## begin

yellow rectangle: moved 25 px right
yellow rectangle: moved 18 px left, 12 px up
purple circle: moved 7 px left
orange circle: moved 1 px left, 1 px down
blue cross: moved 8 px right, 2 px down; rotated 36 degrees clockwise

## end
## begin

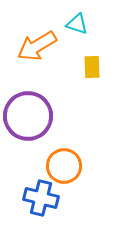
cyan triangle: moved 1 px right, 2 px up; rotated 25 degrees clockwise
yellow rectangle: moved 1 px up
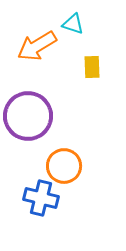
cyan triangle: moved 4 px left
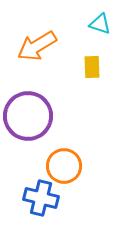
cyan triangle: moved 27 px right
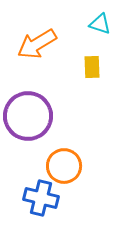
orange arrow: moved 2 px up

## end
## begin

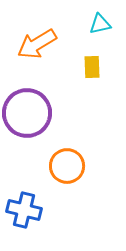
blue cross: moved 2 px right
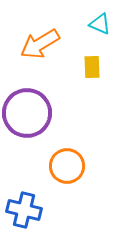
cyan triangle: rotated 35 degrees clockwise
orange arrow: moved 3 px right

## end

* WHAT NEEDS TO BE DONE *
Please rewrite the records between the line holding "cyan triangle: moved 1" and the line holding "cyan triangle: moved 27 px right", inclusive, with "yellow rectangle" replaced by "green rectangle" and everything else unchanged. Leave the pictures out of your answer.

* SOLUTION FOR THIS PROBLEM *
cyan triangle: moved 1 px right, 2 px up; rotated 25 degrees clockwise
green rectangle: moved 1 px up
cyan triangle: moved 4 px left
cyan triangle: moved 27 px right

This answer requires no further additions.